PROVIDED RECORDS »
# # # #
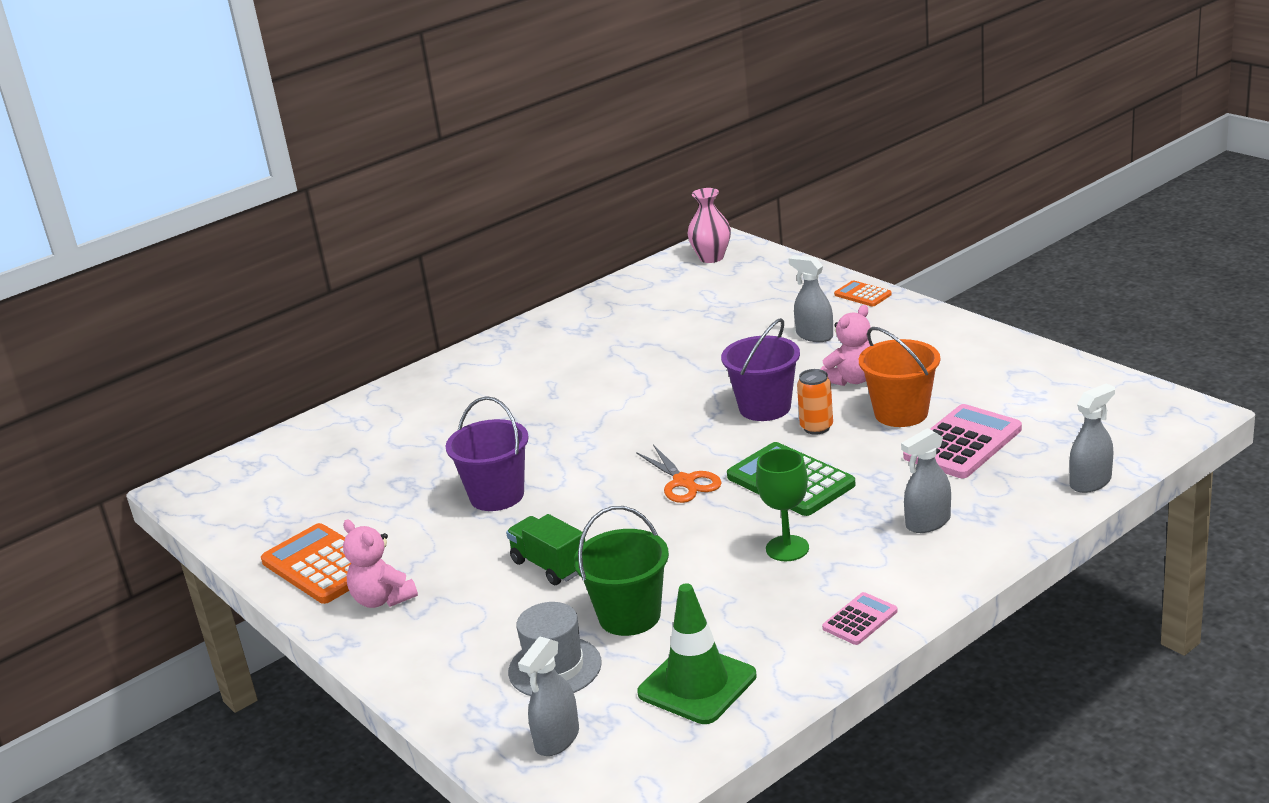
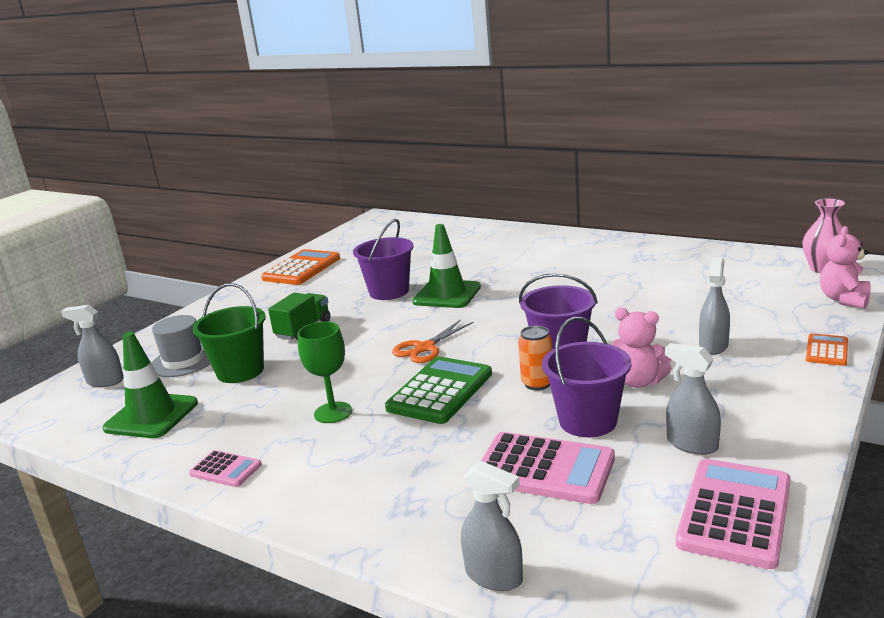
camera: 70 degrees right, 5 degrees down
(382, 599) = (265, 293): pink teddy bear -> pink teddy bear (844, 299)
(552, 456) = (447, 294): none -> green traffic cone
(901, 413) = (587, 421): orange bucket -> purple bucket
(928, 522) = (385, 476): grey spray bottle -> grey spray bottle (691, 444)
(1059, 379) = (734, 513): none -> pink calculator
# # # #
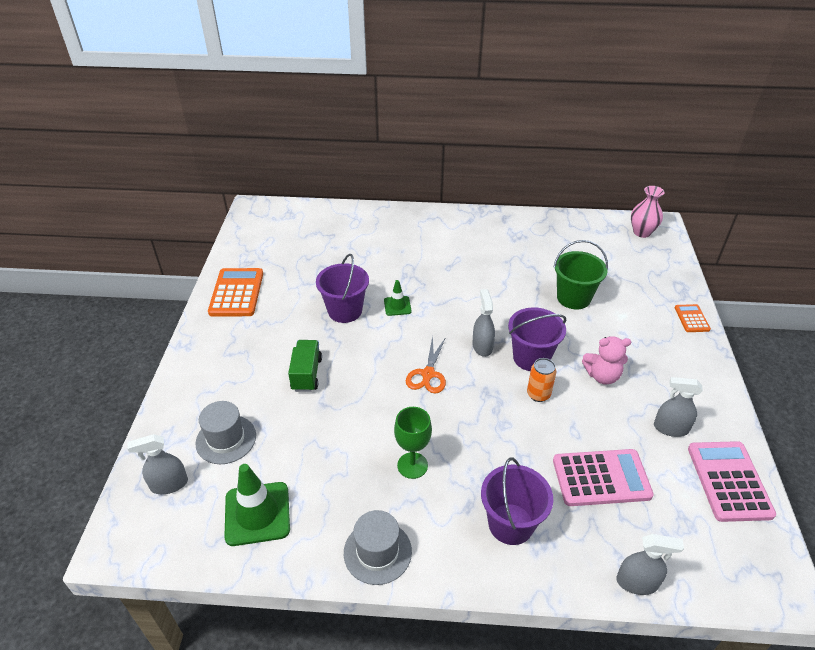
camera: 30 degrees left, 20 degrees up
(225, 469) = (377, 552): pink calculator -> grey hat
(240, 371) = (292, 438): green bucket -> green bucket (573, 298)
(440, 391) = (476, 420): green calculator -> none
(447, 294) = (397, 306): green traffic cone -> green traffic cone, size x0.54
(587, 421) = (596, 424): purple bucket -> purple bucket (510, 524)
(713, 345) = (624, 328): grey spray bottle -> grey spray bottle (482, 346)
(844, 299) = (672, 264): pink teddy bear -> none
# # # #
WHAT YOU ARE ASKED TO DO » Copy exactly the stretch of data above from the line with "camera: 70 degrees right, 5 degrees down" through the line with "(928, 522) = (385, 476): grey", and omit all other lines.

EXERCISE RESPONSE »
camera: 70 degrees right, 5 degrees down
(382, 599) = (265, 293): pink teddy bear -> pink teddy bear (844, 299)
(552, 456) = (447, 294): none -> green traffic cone
(901, 413) = (587, 421): orange bucket -> purple bucket
(928, 522) = (385, 476): grey spray bottle -> grey spray bottle (691, 444)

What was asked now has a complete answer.